Data shown section start

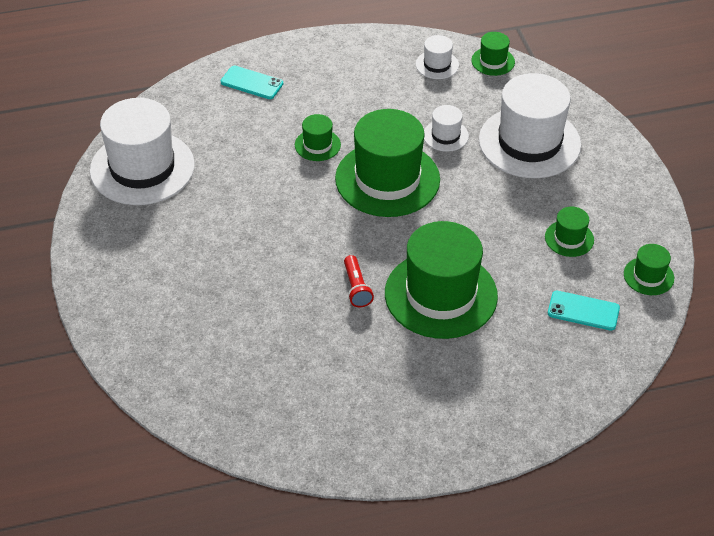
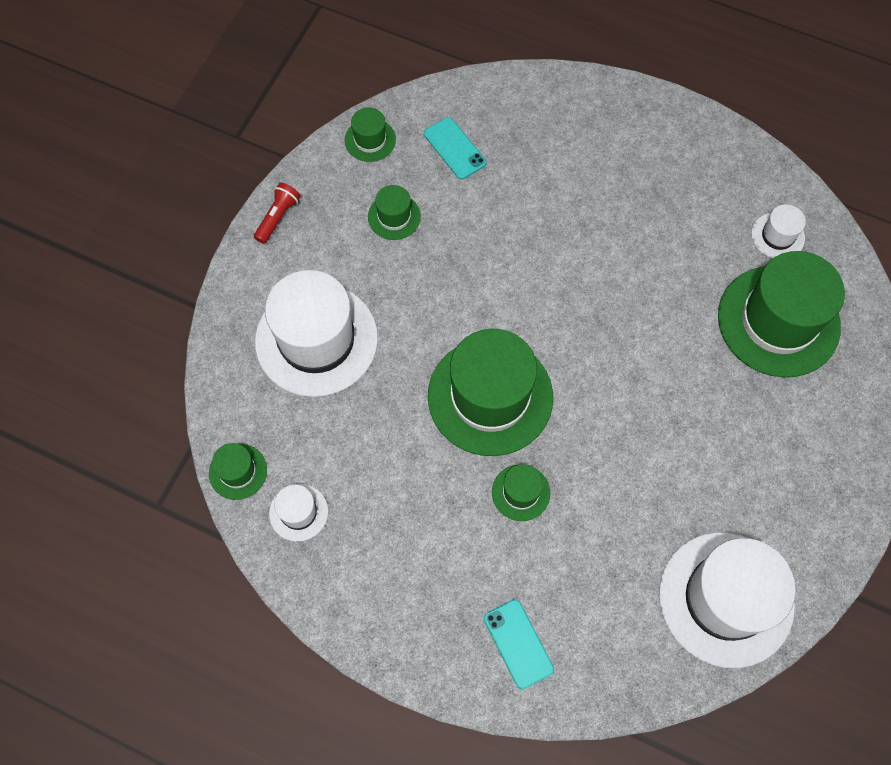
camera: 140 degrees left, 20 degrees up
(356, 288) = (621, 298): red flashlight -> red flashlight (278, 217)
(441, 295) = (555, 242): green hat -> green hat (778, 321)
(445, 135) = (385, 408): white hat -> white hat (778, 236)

Data shown section end

## Action item
For this exercise, reproduce exactly each line from the one containing "(441, 295) = (555, 242): green" through the last line of the data, and no others.

## Task solution
(441, 295) = (555, 242): green hat -> green hat (778, 321)
(445, 135) = (385, 408): white hat -> white hat (778, 236)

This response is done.